=== Exercise brief ===
Your copy should match the records exactly, except that it contains no pictures.

=== Information ===
========================================================================
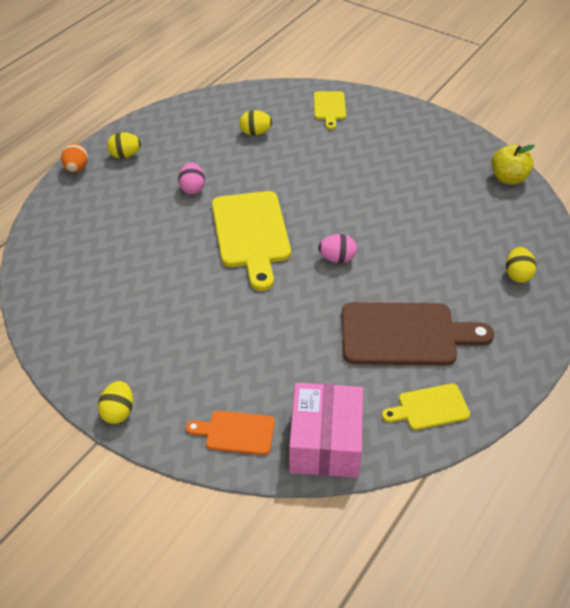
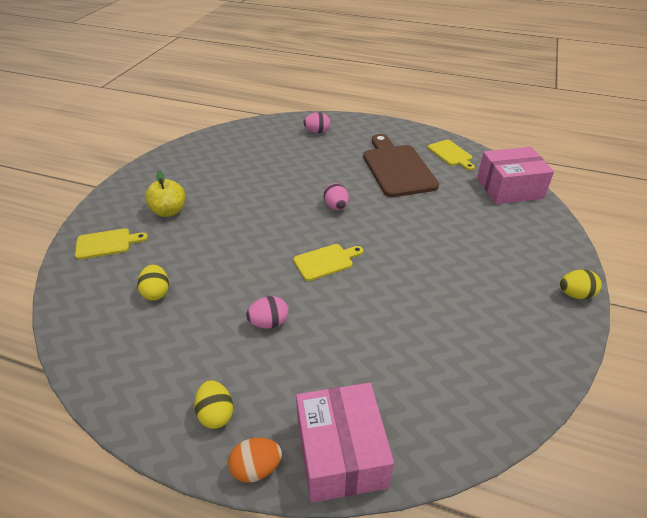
camera: 105 degrees left, 5 degrees down
orange cutting board [186,411,275,455] -> none
yellow cutting board [212,191,291,291] -> yellow cutting board [293,244,363,281], size x0.53
yellow apple [492,144,535,185] -> yellow apple moved to [145,170,185,217]
yellow egg [506,247,537,283] -> pink egg [303,112,330,133]
none -> pink box [296,383,394,503]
========================================================================
=== Solution ===
camera: 105 degrees left, 5 degrees down
orange cutting board [186,411,275,455] -> none
yellow cutting board [212,191,291,291] -> yellow cutting board [293,244,363,281], size x0.53
yellow apple [492,144,535,185] -> yellow apple moved to [145,170,185,217]
yellow egg [506,247,537,283] -> pink egg [303,112,330,133]
none -> pink box [296,383,394,503]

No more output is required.